▶ [What the task asks]: In the entries that follow, the first line to write out is the one containing "rose-pink car [471,454,36,58]", and the last is the one containing "ash-grey watering pot [681,180,42,84]". Reproduce that stretch exactly, with nothing before or after it.

▶ [Saved entries]:

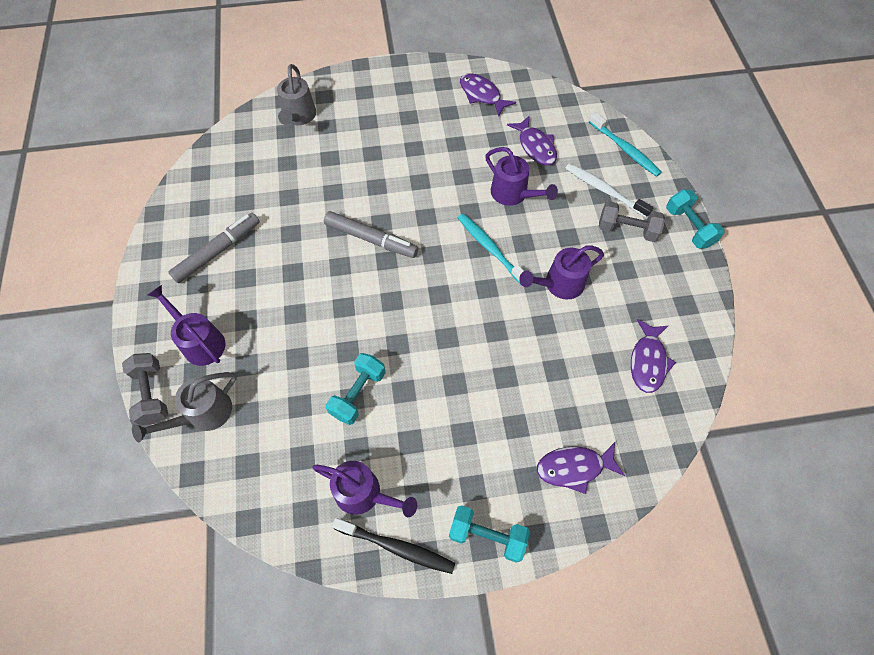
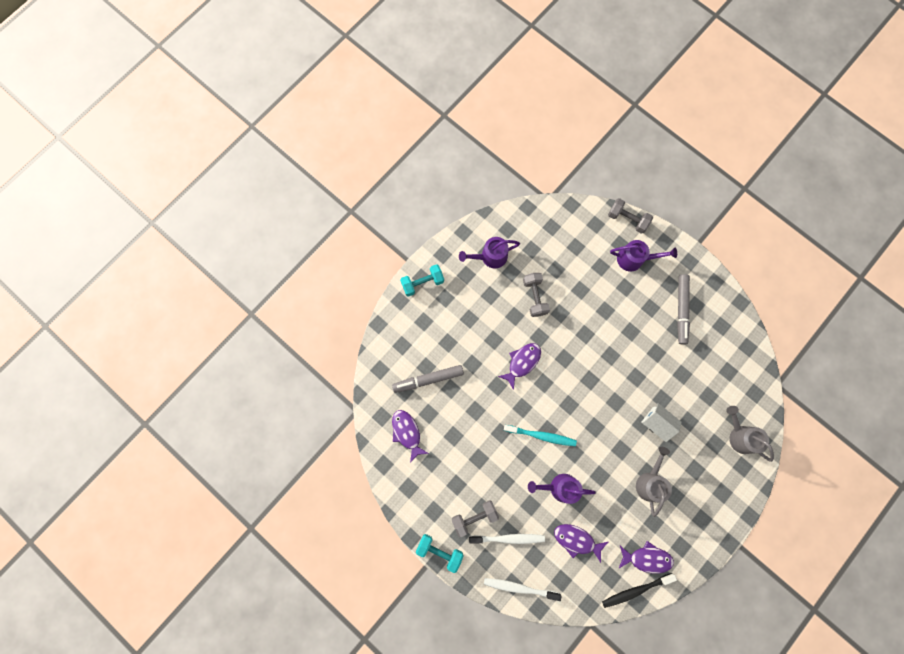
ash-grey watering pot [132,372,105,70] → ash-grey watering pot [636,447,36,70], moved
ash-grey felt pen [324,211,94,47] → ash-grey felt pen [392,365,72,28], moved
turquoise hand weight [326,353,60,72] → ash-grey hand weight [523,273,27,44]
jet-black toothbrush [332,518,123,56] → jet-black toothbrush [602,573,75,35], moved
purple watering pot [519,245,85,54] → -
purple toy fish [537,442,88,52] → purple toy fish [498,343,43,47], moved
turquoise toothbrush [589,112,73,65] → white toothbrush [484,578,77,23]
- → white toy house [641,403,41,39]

* * *

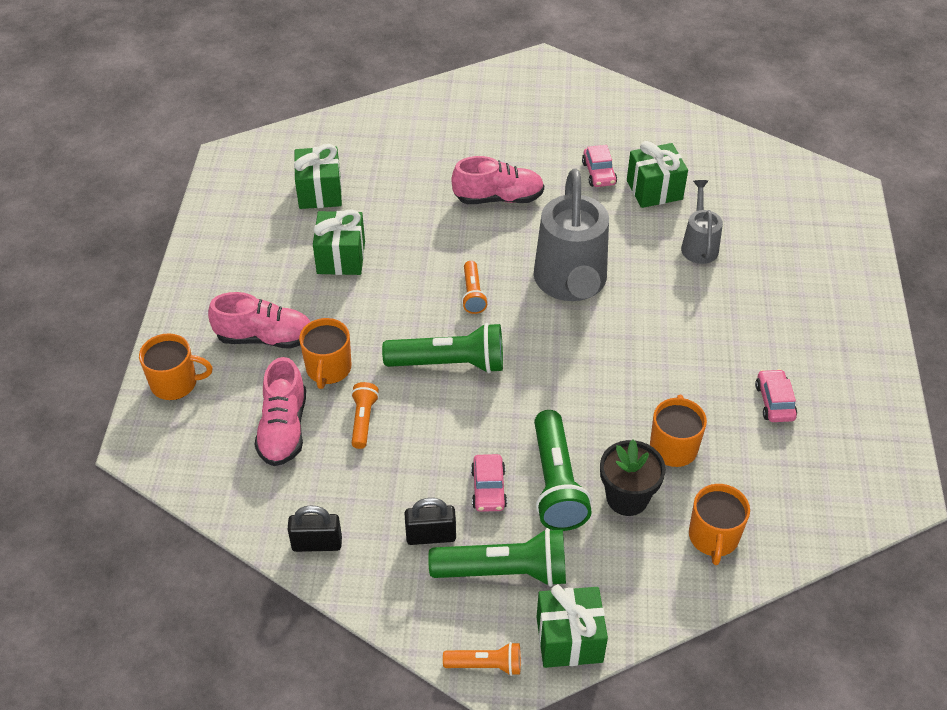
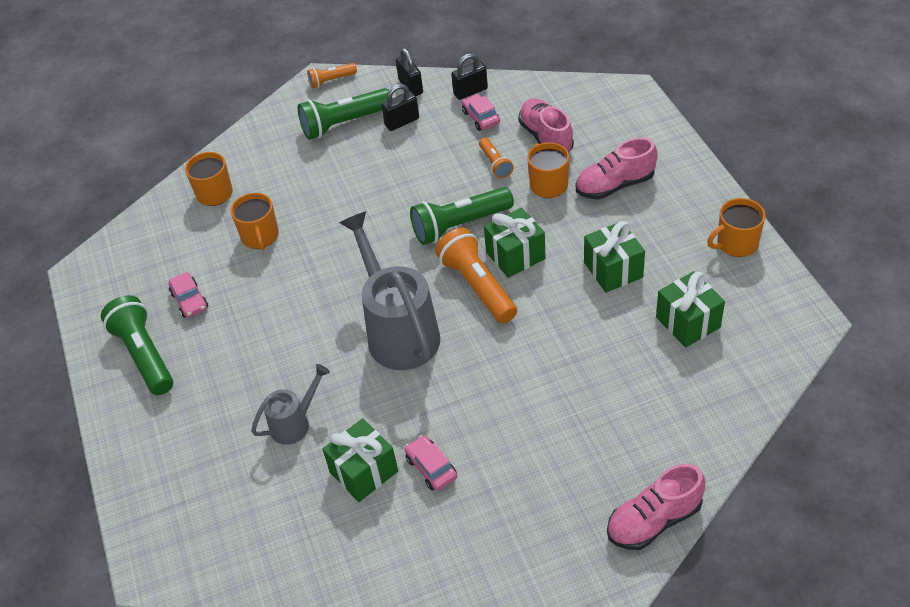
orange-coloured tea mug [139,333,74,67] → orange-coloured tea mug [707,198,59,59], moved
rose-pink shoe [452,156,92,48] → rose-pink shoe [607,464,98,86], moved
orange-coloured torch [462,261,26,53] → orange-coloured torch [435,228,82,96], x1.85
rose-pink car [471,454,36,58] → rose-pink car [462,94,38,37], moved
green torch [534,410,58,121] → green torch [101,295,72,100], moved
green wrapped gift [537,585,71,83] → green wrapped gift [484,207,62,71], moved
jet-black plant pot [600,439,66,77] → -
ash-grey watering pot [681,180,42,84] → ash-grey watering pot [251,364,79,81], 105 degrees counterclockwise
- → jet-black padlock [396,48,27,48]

▶ [Answer space]:
rose-pink car [471,454,36,58] → rose-pink car [462,94,38,37], moved
green torch [534,410,58,121] → green torch [101,295,72,100], moved
green wrapped gift [537,585,71,83] → green wrapped gift [484,207,62,71], moved
jet-black plant pot [600,439,66,77] → -
ash-grey watering pot [681,180,42,84] → ash-grey watering pot [251,364,79,81], 105 degrees counterclockwise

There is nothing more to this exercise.